++++ Records supplied ++++

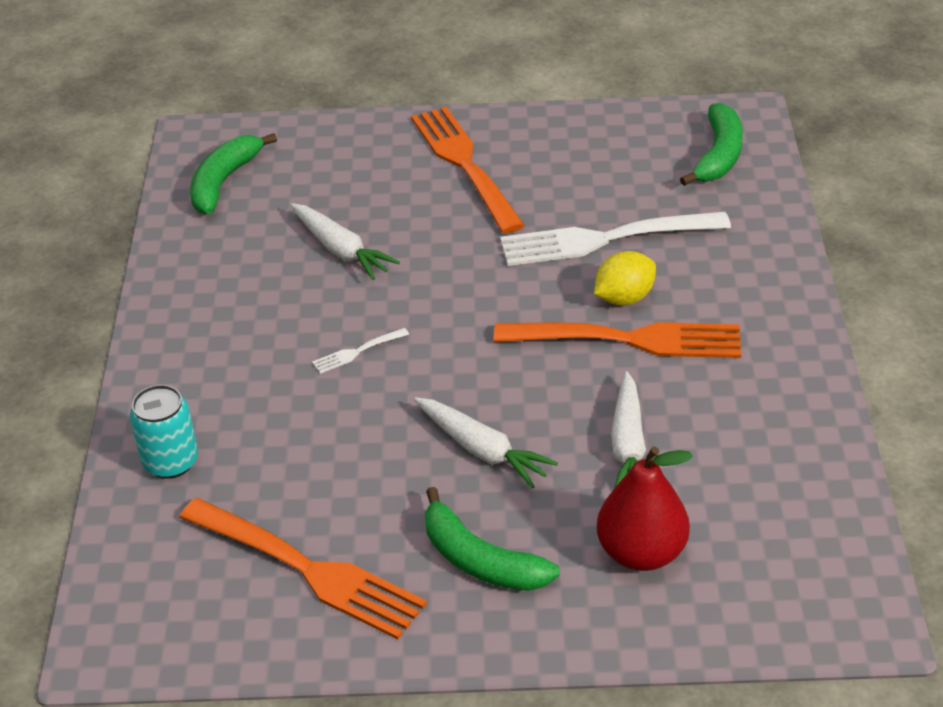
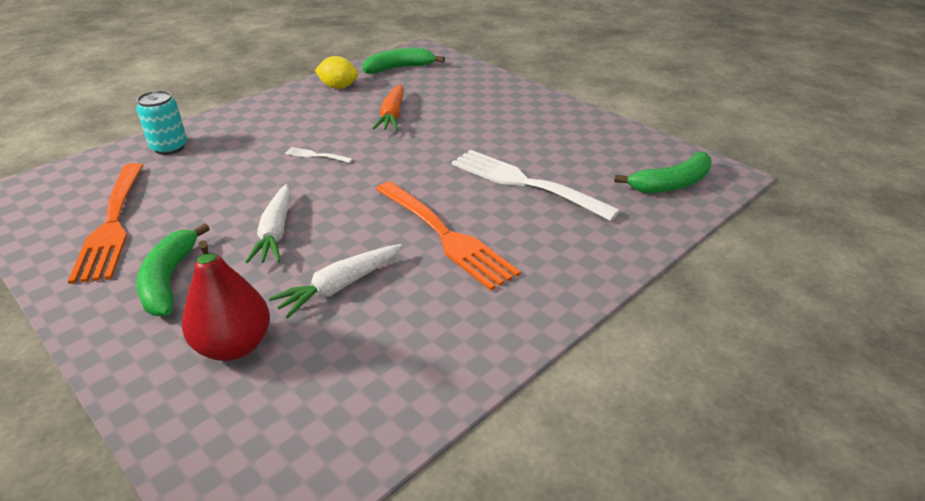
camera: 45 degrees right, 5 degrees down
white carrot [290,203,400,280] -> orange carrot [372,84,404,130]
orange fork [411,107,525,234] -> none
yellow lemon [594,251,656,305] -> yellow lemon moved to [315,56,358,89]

++++
++++ Records supplied ++++

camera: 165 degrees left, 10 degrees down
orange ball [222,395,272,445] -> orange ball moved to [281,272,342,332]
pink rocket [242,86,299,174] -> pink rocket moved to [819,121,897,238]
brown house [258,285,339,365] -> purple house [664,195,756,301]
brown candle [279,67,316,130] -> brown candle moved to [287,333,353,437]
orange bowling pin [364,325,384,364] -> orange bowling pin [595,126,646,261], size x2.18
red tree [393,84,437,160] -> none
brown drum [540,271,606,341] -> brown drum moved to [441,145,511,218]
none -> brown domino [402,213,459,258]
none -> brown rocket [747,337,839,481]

++++

### [Work item]
Return solely the count of lines in the data above in which the word "none" occurs.

### [Finished exercise]
4